| What to work on |
Would you print the records below from the first line through the line containing "(229, 535) = (512, 391): yellow", skipping the pictures?

[Collected data]
□ □ □ □ □ □ □

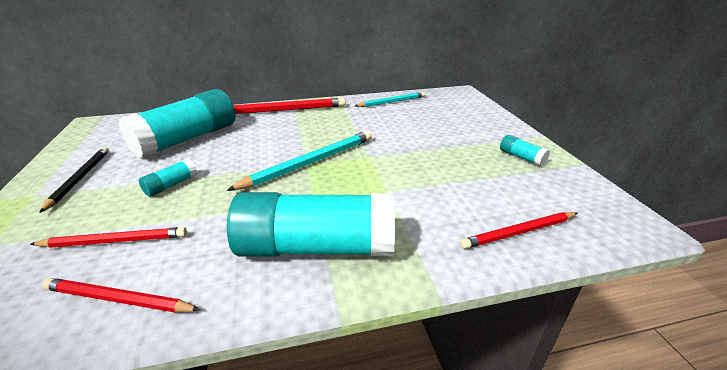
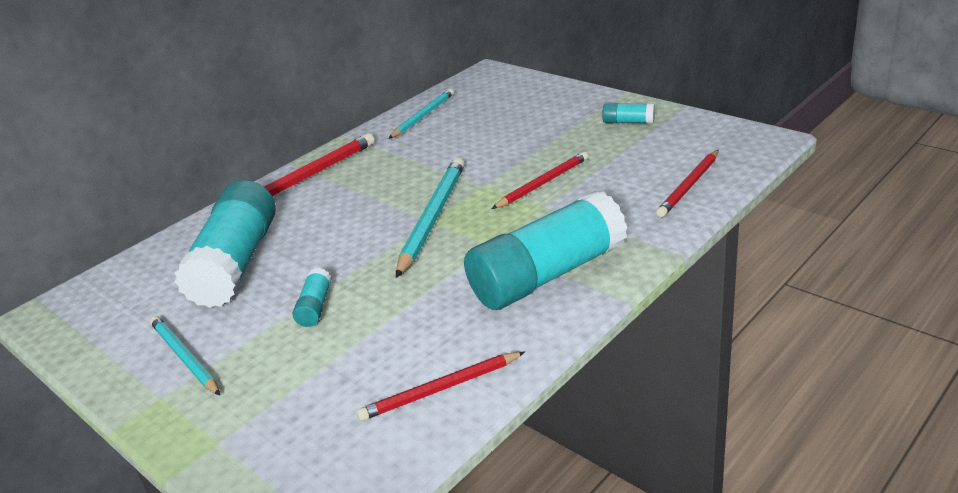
camera: 30 degrees left, 0 degrees up
(80, 178) = (184, 357): black pencil -> turquoise pencil
(115, 241) = (352, 368): red pencil -> red pencil (542, 183)

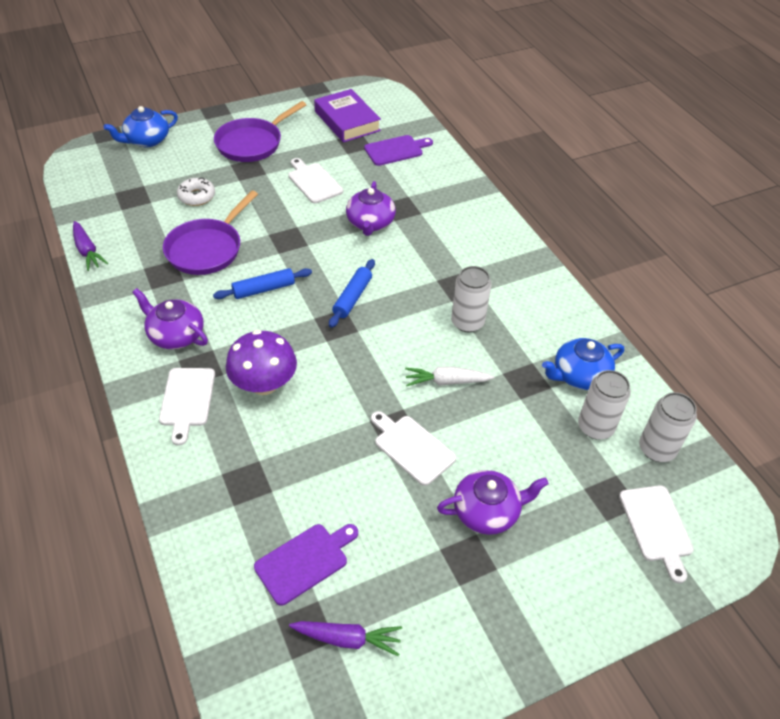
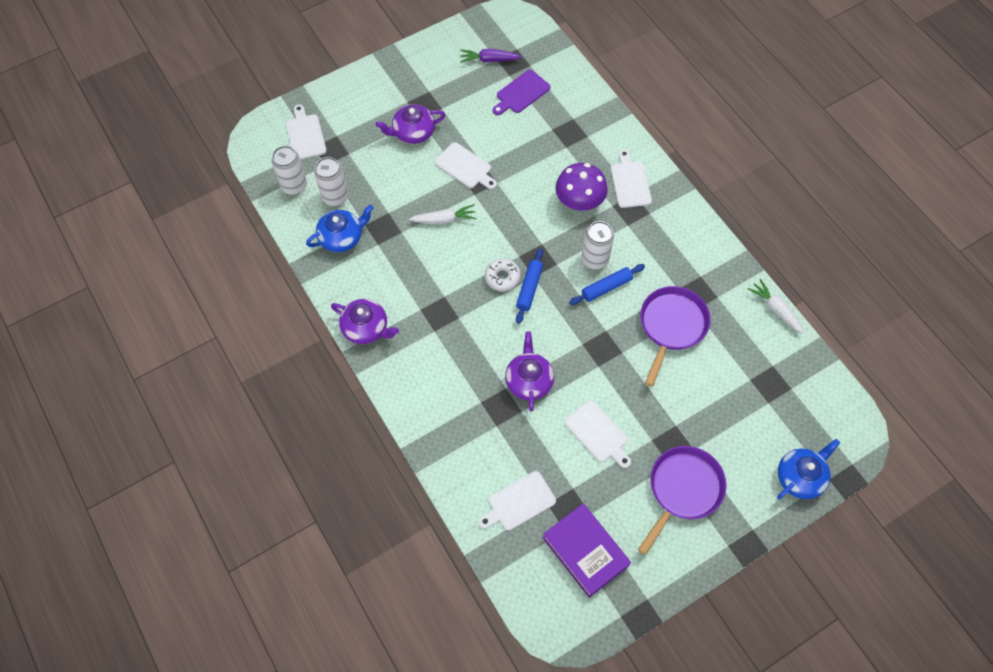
camera: 175 degrees right, 15 degrees up
(87, 251) = (775, 309): purple carrot -> white carrot
(175, 335) = (661, 234): purple teapot -> purple teapot (366, 328)
(197, 196) = (709, 394): white donut -> white donut (502, 277)
(396, 150) = (519, 502): purple cutting board -> white cutting board
(467, 322) = (430, 275): white can -> white can (595, 259)

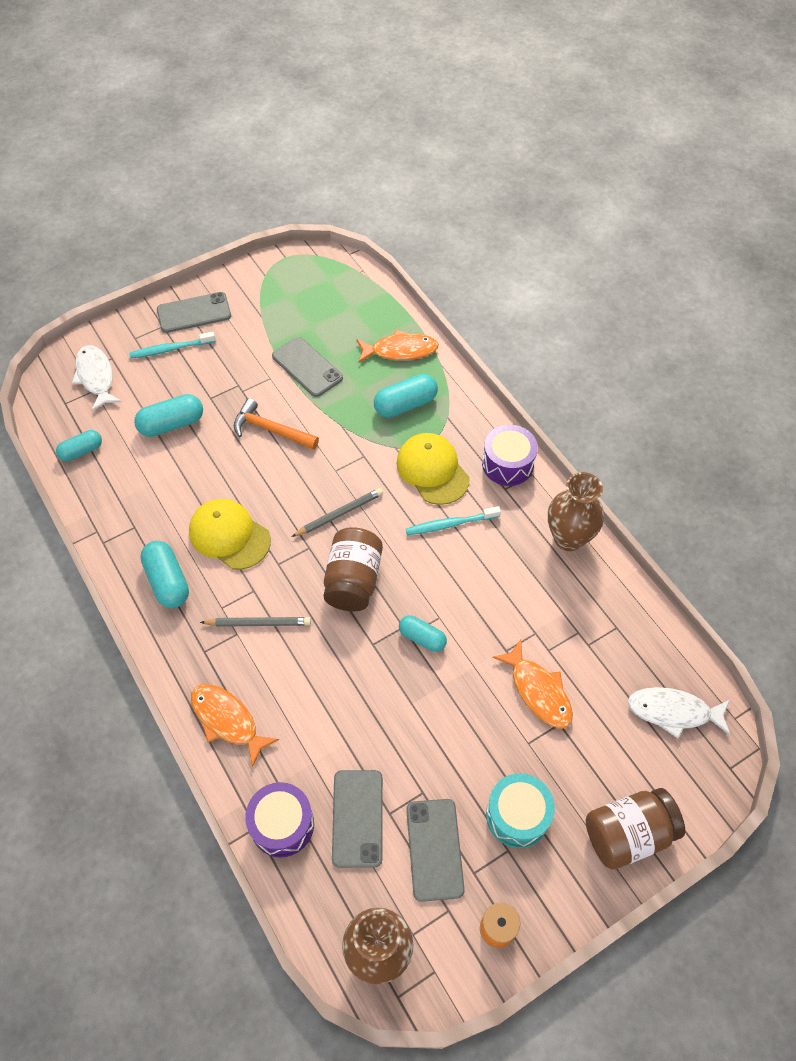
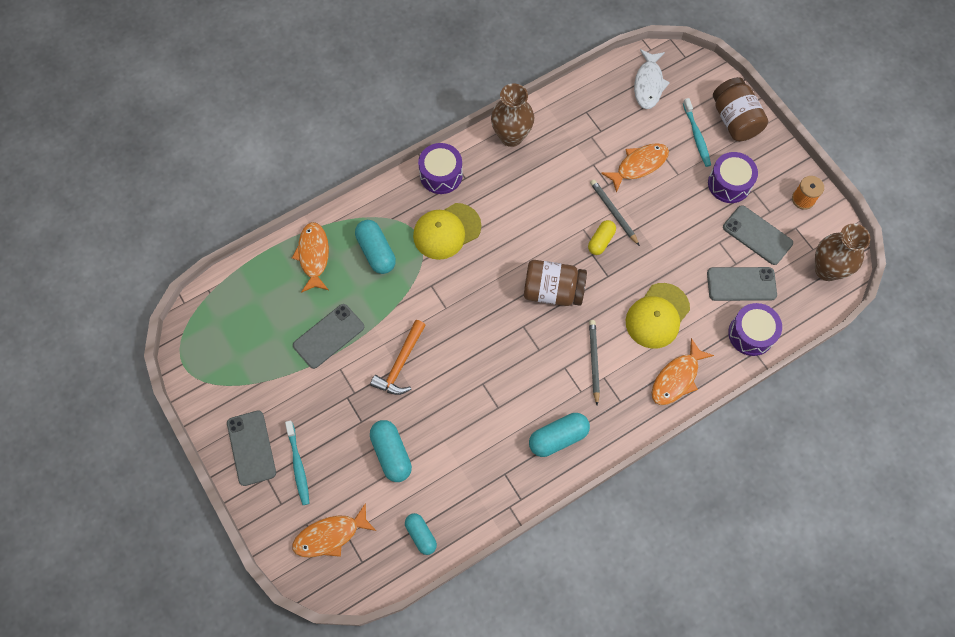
camera: 90 degrees left, 10 degrees up
(96, 377) = (330, 535): white fish -> orange fish
(229, 535) = (512, 391): yellow cap -> yellow cap (657, 316)
(339, 514) = (490, 303): grey pencil -> grey pencil (613, 212)
(422, 638) = (601, 241): turquoise capsule -> yellow capsule
(434, 849) = (757, 235): grey phone -> grey phone turned 45 degrees clockwise
(450, 524) = (499, 219): turquoise toothbrush -> turquoise toothbrush (696, 136)
(517, 815) = (729, 183): turquoise drum -> purple drum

□ □ □ □ □ □ □

| Reply |
camera: 30 degrees left, 0 degrees up
(80, 178) = (184, 357): black pencil -> turquoise pencil
(115, 241) = (352, 368): red pencil -> red pencil (542, 183)

camera: 175 degrees right, 15 degrees up
(87, 251) = (775, 309): purple carrot -> white carrot
(175, 335) = (661, 234): purple teapot -> purple teapot (366, 328)
(197, 196) = (709, 394): white donut -> white donut (502, 277)
(396, 150) = (519, 502): purple cutting board -> white cutting board
(467, 322) = (430, 275): white can -> white can (595, 259)

camera: 90 degrees left, 10 degrees up
(96, 377) = (330, 535): white fish -> orange fish
(229, 535) = (512, 391): yellow cap -> yellow cap (657, 316)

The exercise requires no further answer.